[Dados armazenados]

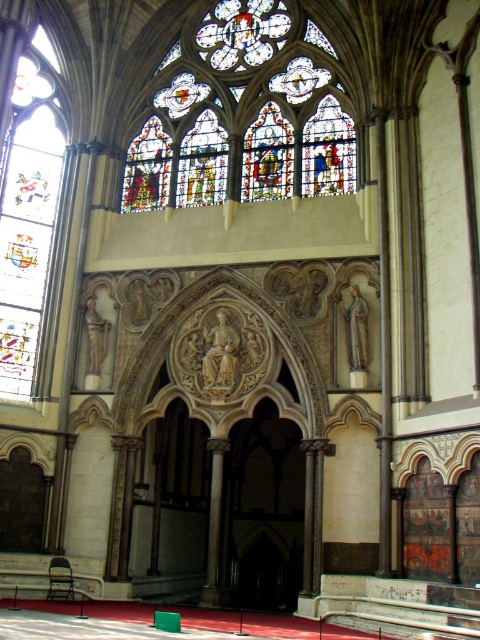
Based on the photo, you are an architect analyzing the church interior. You need to determine which stained glass has a greater height between the stained glass at upper center and the stained glass window at left. Which one is taller?

The stained glass window at left is taller than the stained glass at upper center because the description states that the stained glass at upper center is not as tall as the stained glass window at left.

You are an art historian examining the Gothic church interior. You notice two stained glass pieces in the scene. Which one is bigger in size between the stained glass at upper center and the stained glass window at left?

The stained glass at upper center is larger in size compared to the stained glass window at left.

You are a maintenance worker needing to inspect both the stained glass at upper center and the stained glass window at left. Given that your ladder can only reach up to 15 meters, can you safely inspect both without moving the ladder?

The stained glass at upper center and stained glass window at left are 16.55 meters apart from each other, which exceeds the ladder capacity of 15 meters. Therefore, you cannot safely inspect both without moving the ladder.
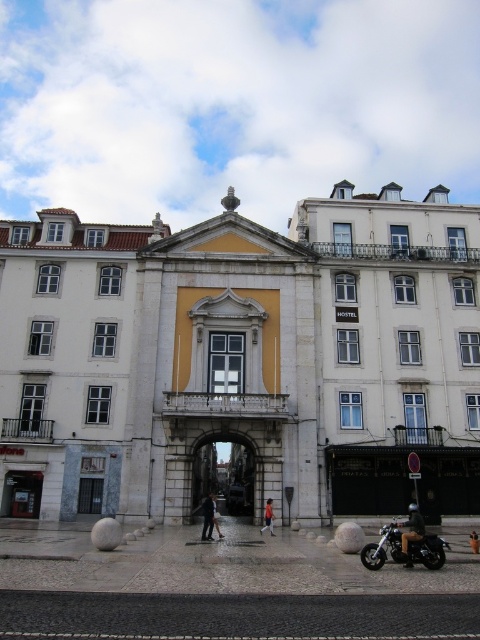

# EXERCÍCIO
Reproduza palavra por palavra todas as entradas acima, sem incluir as imagens.

# RESULTADO DA TAREFA
Based on the photo, you are an architect analyzing the church interior. You need to determine which stained glass has a greater height between the stained glass at upper center and the stained glass window at left. Which one is taller?

The stained glass window at left is taller than the stained glass at upper center because the description states that the stained glass at upper center is not as tall as the stained glass window at left.

You are an art historian examining the Gothic church interior. You notice two stained glass pieces in the scene. Which one is bigger in size between the stained glass at upper center and the stained glass window at left?

The stained glass at upper center is larger in size compared to the stained glass window at left.

You are a maintenance worker needing to inspect both the stained glass at upper center and the stained glass window at left. Given that your ladder can only reach up to 15 meters, can you safely inspect both without moving the ladder?

The stained glass at upper center and stained glass window at left are 16.55 meters apart from each other, which exceeds the ladder capacity of 15 meters. Therefore, you cannot safely inspect both without moving the ladder.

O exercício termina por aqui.